[Scene difference descriptions]
+ + + +

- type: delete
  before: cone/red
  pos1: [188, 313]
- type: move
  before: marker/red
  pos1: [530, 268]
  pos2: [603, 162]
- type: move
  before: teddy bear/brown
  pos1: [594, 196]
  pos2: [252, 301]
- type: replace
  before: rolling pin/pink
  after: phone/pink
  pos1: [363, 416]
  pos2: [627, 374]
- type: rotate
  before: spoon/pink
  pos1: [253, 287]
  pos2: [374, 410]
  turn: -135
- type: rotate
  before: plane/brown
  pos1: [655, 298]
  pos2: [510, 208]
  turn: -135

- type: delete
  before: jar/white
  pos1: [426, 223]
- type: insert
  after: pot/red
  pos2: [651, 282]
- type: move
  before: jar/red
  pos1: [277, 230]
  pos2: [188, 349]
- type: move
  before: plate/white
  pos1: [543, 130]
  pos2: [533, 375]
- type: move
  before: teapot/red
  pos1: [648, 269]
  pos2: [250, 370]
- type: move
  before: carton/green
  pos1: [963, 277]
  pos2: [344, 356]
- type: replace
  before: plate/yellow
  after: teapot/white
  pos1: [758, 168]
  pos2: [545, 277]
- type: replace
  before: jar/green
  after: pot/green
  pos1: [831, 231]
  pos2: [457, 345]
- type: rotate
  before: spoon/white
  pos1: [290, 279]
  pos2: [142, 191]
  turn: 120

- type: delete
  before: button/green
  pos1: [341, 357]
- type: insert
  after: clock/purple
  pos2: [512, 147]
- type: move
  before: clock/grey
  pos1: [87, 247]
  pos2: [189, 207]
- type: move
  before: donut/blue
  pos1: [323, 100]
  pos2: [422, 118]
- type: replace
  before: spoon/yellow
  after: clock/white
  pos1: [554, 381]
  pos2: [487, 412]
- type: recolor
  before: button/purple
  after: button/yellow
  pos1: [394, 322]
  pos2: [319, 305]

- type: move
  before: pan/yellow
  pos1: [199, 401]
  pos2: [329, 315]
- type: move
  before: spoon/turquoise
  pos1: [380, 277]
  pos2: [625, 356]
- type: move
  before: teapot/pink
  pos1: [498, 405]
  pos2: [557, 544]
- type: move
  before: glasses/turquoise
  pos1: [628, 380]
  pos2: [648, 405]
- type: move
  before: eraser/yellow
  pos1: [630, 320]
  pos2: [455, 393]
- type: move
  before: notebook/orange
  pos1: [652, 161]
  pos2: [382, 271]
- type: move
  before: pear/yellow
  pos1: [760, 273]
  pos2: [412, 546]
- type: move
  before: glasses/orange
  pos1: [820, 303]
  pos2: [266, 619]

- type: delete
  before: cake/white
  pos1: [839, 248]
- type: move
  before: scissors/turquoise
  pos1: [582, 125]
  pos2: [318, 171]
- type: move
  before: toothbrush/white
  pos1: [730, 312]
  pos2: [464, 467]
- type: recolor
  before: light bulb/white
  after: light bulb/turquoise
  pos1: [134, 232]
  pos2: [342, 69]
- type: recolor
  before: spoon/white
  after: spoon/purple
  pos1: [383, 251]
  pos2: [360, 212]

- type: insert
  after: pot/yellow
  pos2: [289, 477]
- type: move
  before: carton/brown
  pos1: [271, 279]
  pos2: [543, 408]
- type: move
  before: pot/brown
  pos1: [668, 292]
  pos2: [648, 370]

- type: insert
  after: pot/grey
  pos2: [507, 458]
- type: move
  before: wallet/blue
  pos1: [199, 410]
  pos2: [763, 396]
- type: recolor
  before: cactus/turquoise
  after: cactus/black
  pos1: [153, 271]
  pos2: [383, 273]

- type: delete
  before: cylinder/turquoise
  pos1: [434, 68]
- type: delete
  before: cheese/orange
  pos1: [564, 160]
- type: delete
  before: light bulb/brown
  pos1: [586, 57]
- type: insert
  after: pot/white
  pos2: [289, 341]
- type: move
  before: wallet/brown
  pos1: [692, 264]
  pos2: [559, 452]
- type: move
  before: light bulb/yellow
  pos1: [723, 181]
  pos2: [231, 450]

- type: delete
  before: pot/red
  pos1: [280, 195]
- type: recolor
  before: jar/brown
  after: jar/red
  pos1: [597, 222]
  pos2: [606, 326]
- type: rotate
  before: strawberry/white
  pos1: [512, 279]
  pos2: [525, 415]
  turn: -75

+ + + +

Instructions to follow>
The lines above starting at the one that contains "after: phone/pink" and ending at the one that contains "pos2: [510, 208]" must be transcribed exactly, and no other lines may appear.

Finished exercise>
  after: phone/pink
  pos1: [363, 416]
  pos2: [627, 374]
- type: rotate
  before: spoon/pink
  pos1: [253, 287]
  pos2: [374, 410]
  turn: -135
- type: rotate
  before: plane/brown
  pos1: [655, 298]
  pos2: [510, 208]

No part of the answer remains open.